▶ **Action item**
Return each line of the data below exactly, omitting any pictures.

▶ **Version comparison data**
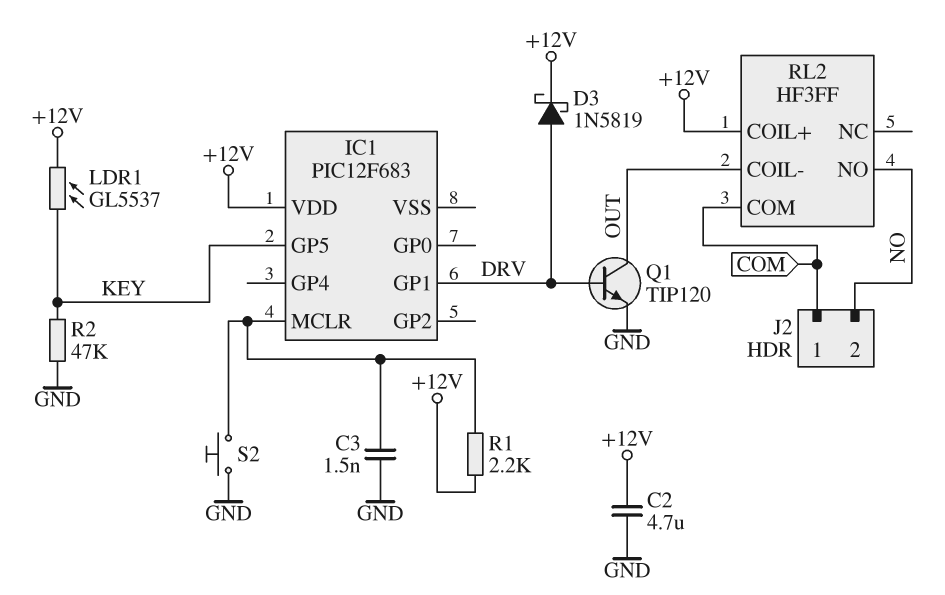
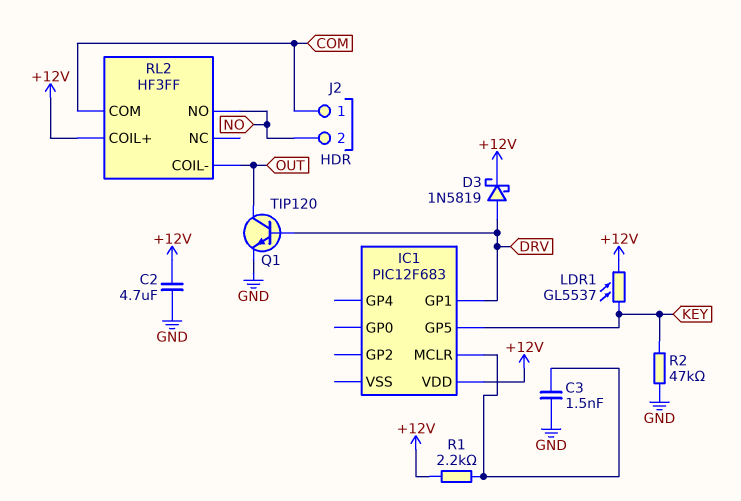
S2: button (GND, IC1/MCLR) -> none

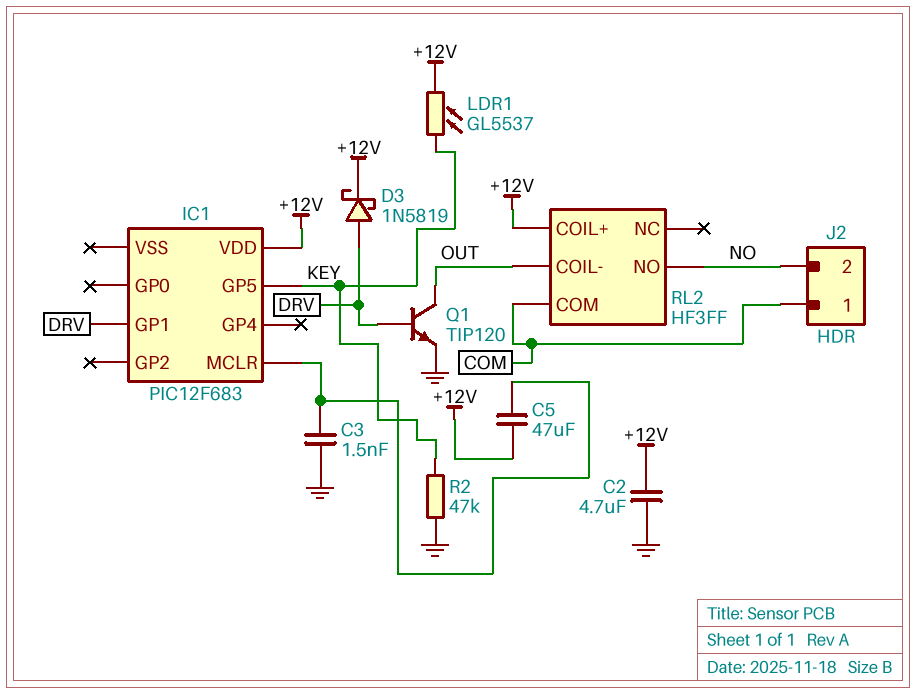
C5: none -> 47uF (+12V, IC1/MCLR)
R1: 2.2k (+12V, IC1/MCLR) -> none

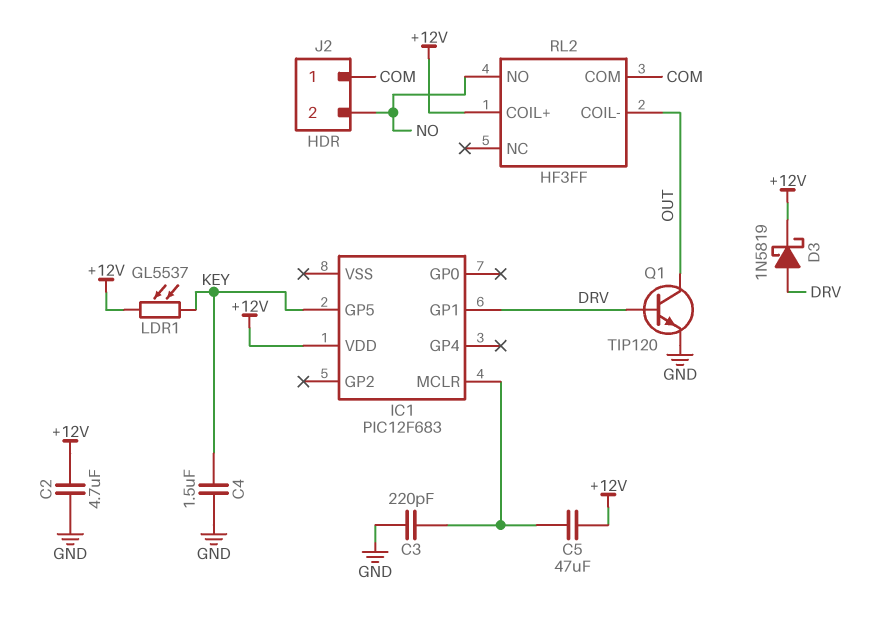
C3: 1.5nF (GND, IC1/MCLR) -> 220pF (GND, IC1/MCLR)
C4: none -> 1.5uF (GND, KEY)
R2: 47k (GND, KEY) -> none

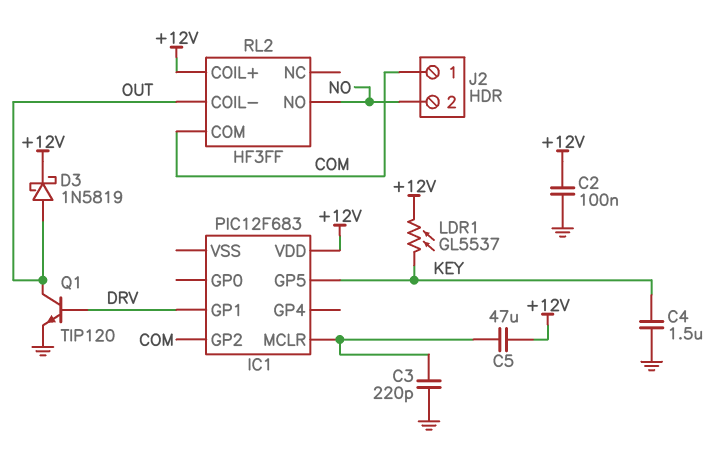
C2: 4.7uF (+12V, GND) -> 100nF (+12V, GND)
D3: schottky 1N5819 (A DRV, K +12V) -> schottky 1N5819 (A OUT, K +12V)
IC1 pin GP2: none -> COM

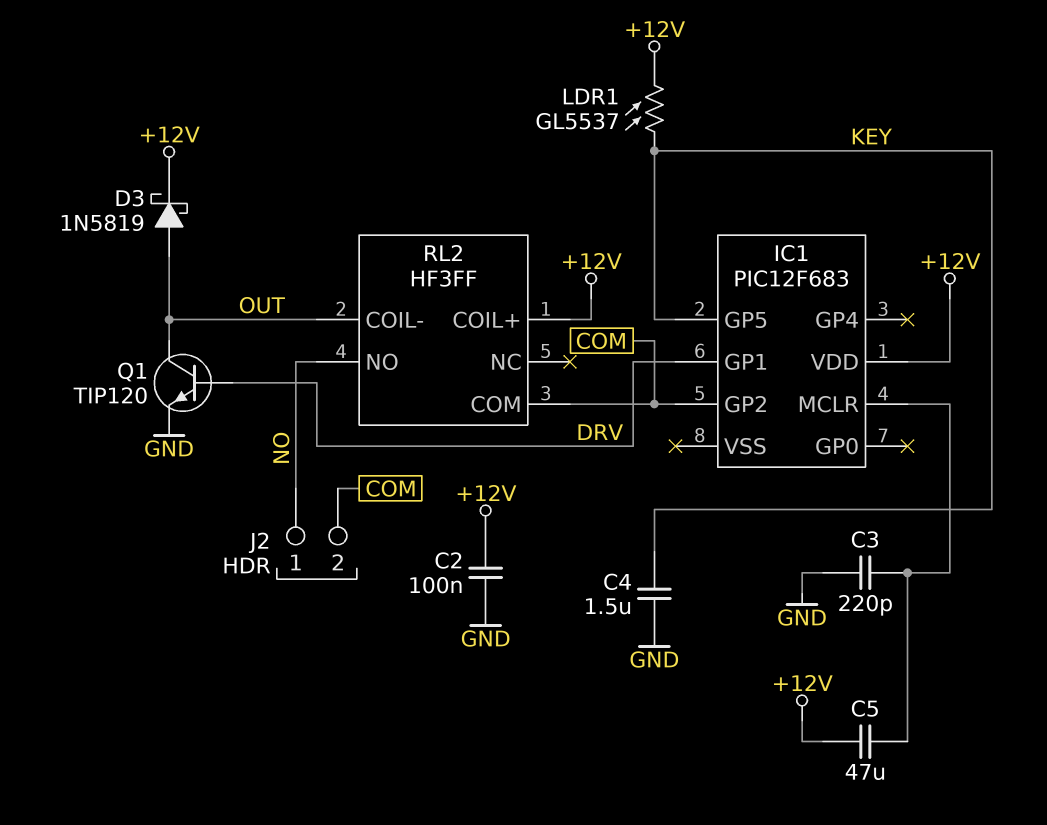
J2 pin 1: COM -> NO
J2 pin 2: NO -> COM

▶ **Your solution**
S2: button (GND, IC1/MCLR) -> none

C5: none -> 47uF (+12V, IC1/MCLR)
R1: 2.2k (+12V, IC1/MCLR) -> none

C3: 1.5nF (GND, IC1/MCLR) -> 220pF (GND, IC1/MCLR)
C4: none -> 1.5uF (GND, KEY)
R2: 47k (GND, KEY) -> none

C2: 4.7uF (+12V, GND) -> 100nF (+12V, GND)
D3: schottky 1N5819 (A DRV, K +12V) -> schottky 1N5819 (A OUT, K +12V)
IC1 pin GP2: none -> COM

J2 pin 1: COM -> NO
J2 pin 2: NO -> COM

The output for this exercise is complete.